SOURCE MATERIAL:
===

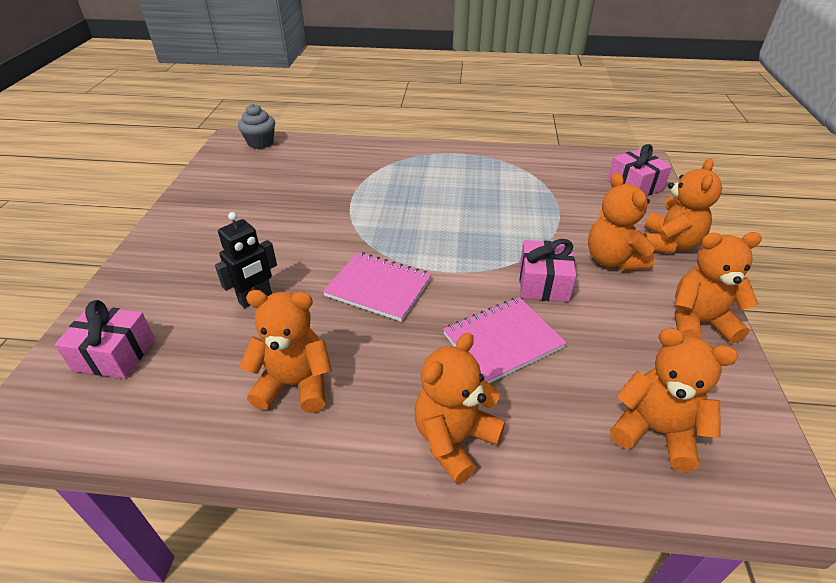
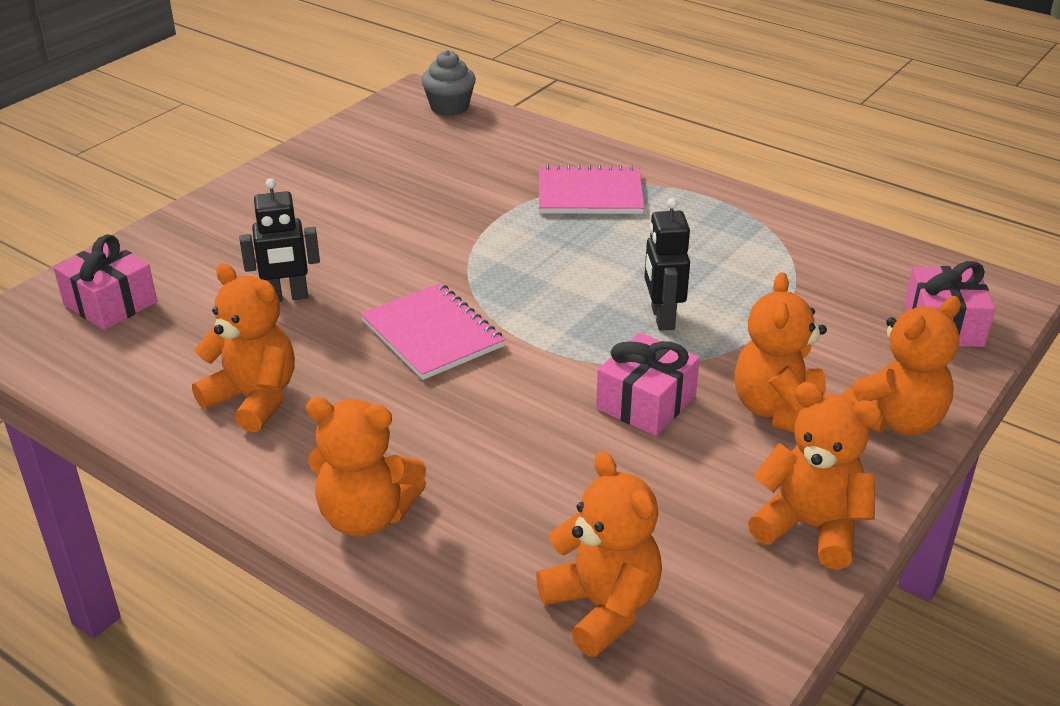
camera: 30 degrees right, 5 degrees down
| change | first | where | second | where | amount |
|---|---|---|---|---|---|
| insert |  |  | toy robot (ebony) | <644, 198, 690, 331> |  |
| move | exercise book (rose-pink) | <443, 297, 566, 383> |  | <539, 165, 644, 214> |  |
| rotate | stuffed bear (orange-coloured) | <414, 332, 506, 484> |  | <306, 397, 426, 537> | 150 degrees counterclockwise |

===

Every entry above needs to be printed again exactly, with its pictures left out.

camera: 30 degrees right, 5 degrees down
| change | first | where | second | where | amount |
|---|---|---|---|---|---|
| insert |  |  | toy robot (ebony) | <644, 198, 690, 331> |  |
| move | exercise book (rose-pink) | <443, 297, 566, 383> |  | <539, 165, 644, 214> |  |
| rotate | stuffed bear (orange-coloured) | <414, 332, 506, 484> |  | <306, 397, 426, 537> | 150 degrees counterclockwise |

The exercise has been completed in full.